** Extracted data follows **

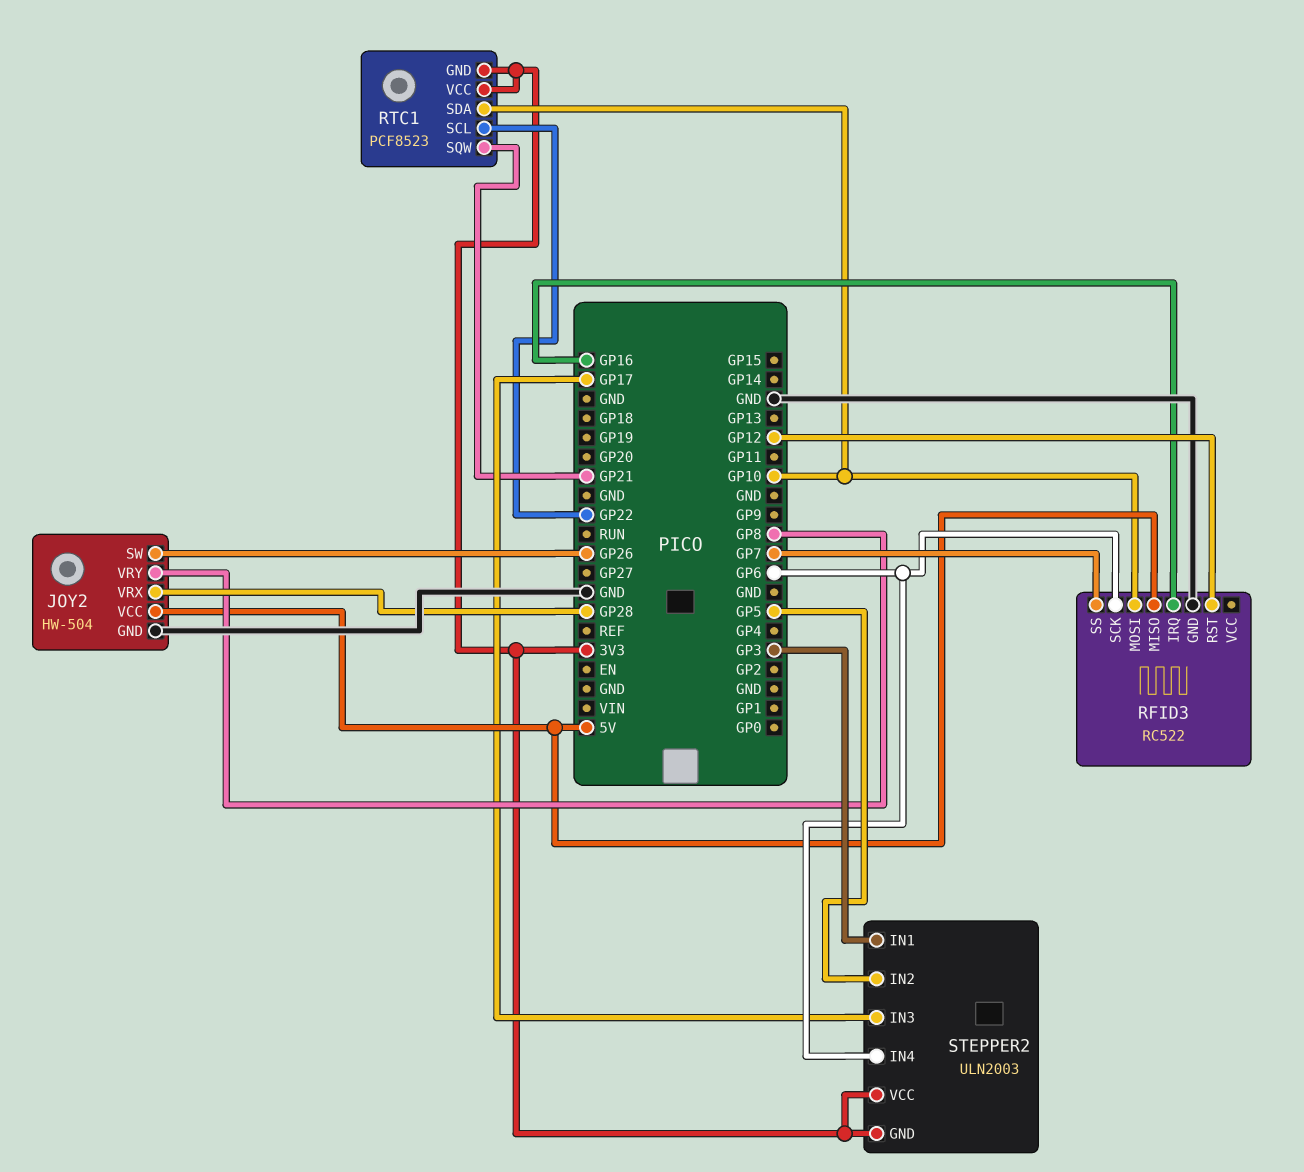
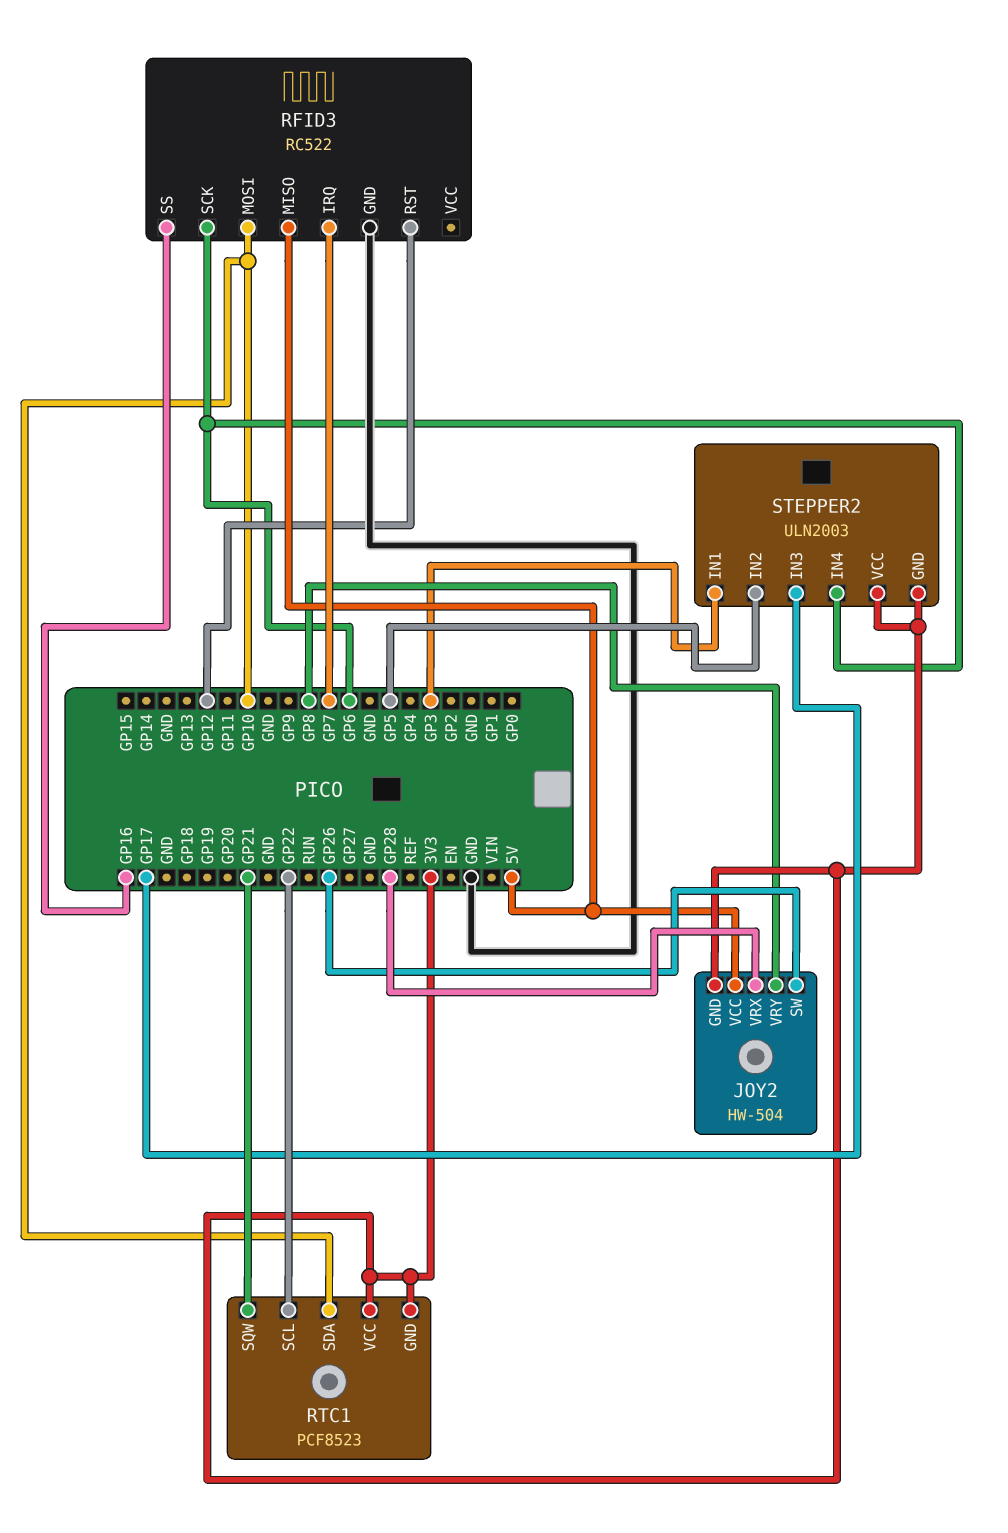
JOY2 pin GND: GND -> 3V3
RFID3 pin IRQ: GP16 -> GP7
RFID3 pin SS: GP7 -> GP16

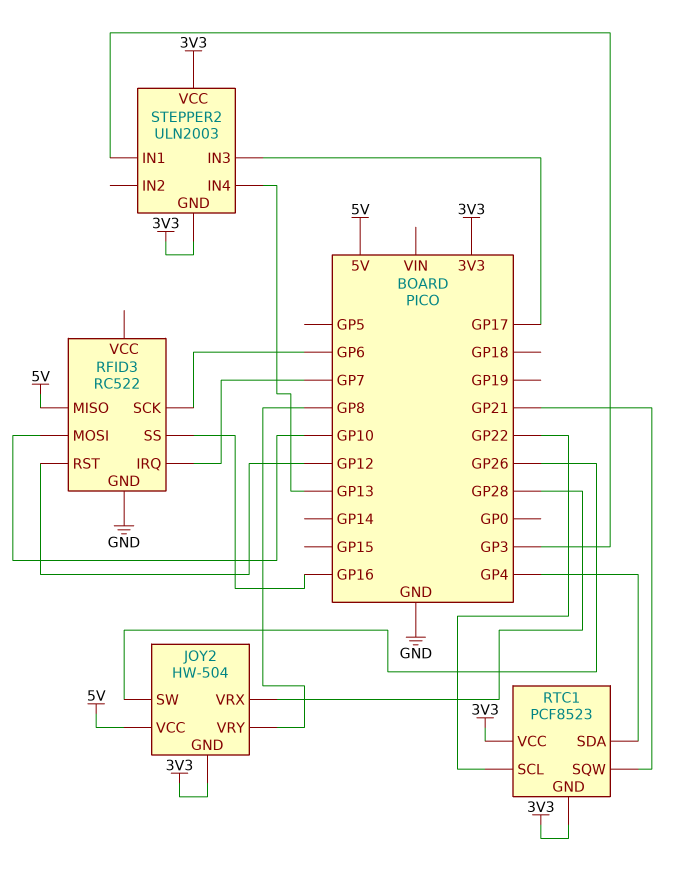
RTC1 pin SDA: GP10 -> GP4
STEPPER2 pin IN2: GP5 -> none
STEPPER2 pin IN4: GP6 -> GP13

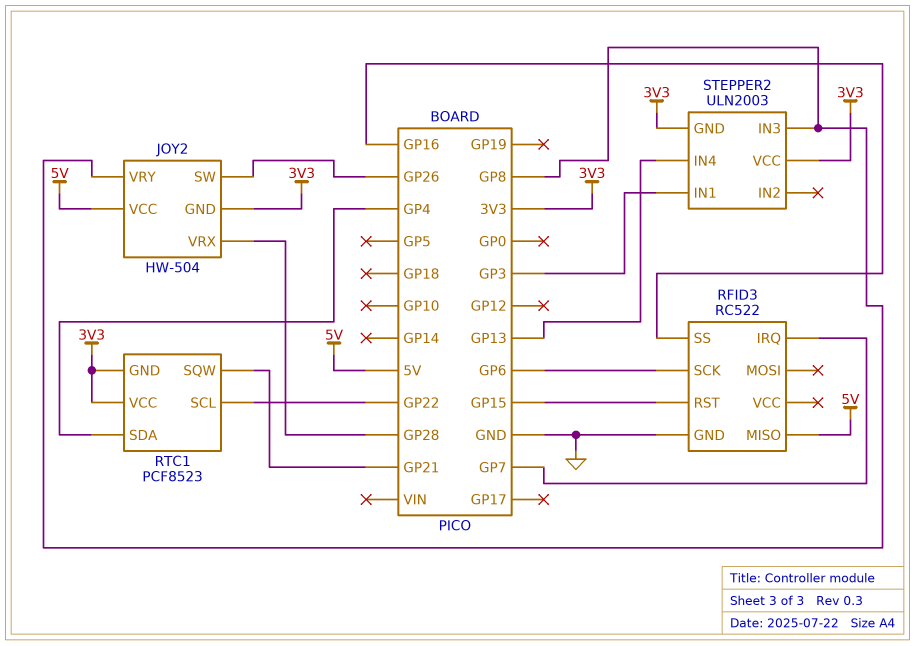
RFID3 pin MOSI: GP10 -> none
RFID3 pin RST: GP12 -> GP15
STEPPER2 pin IN3: GP17 -> GP8

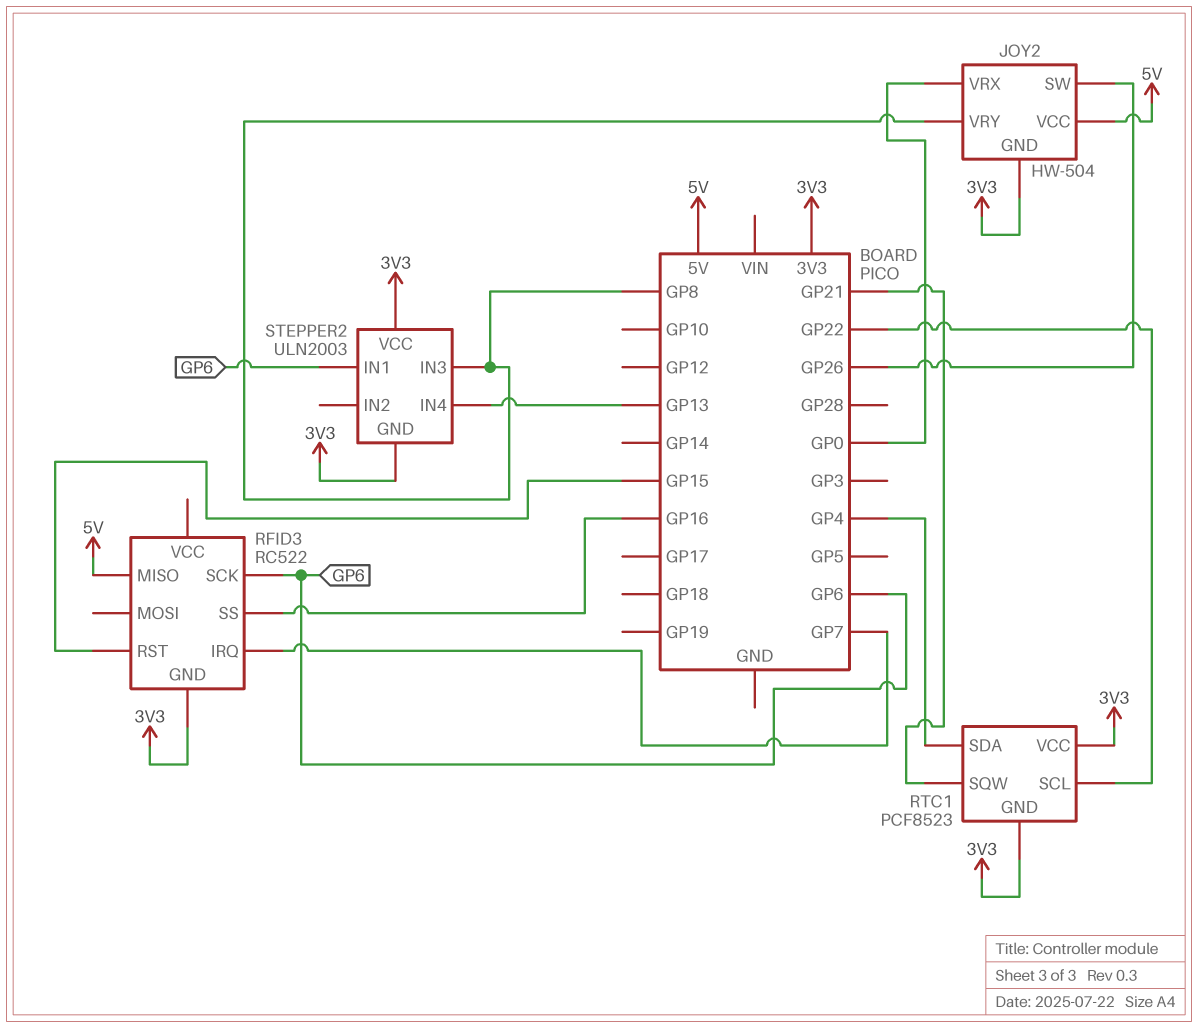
JOY2 pin VRX: GP28 -> GP0
RFID3 pin GND: GND -> 3V3
STEPPER2 pin IN1: GP3 -> GP6

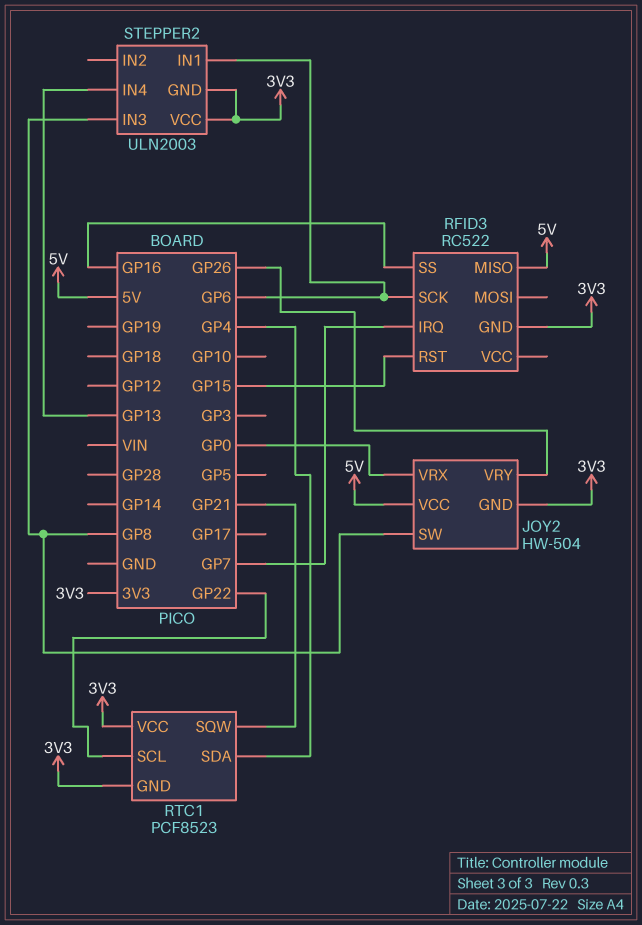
JOY2 pin SW: GP26 -> GP8
JOY2 pin VRY: GP8 -> GP26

** End of Extracted data **

Task directions – With images excluded, write the records above out again exactly.

Your response –
JOY2 pin GND: GND -> 3V3
RFID3 pin IRQ: GP16 -> GP7
RFID3 pin SS: GP7 -> GP16

RTC1 pin SDA: GP10 -> GP4
STEPPER2 pin IN2: GP5 -> none
STEPPER2 pin IN4: GP6 -> GP13

RFID3 pin MOSI: GP10 -> none
RFID3 pin RST: GP12 -> GP15
STEPPER2 pin IN3: GP17 -> GP8

JOY2 pin VRX: GP28 -> GP0
RFID3 pin GND: GND -> 3V3
STEPPER2 pin IN1: GP3 -> GP6

JOY2 pin SW: GP26 -> GP8
JOY2 pin VRY: GP8 -> GP26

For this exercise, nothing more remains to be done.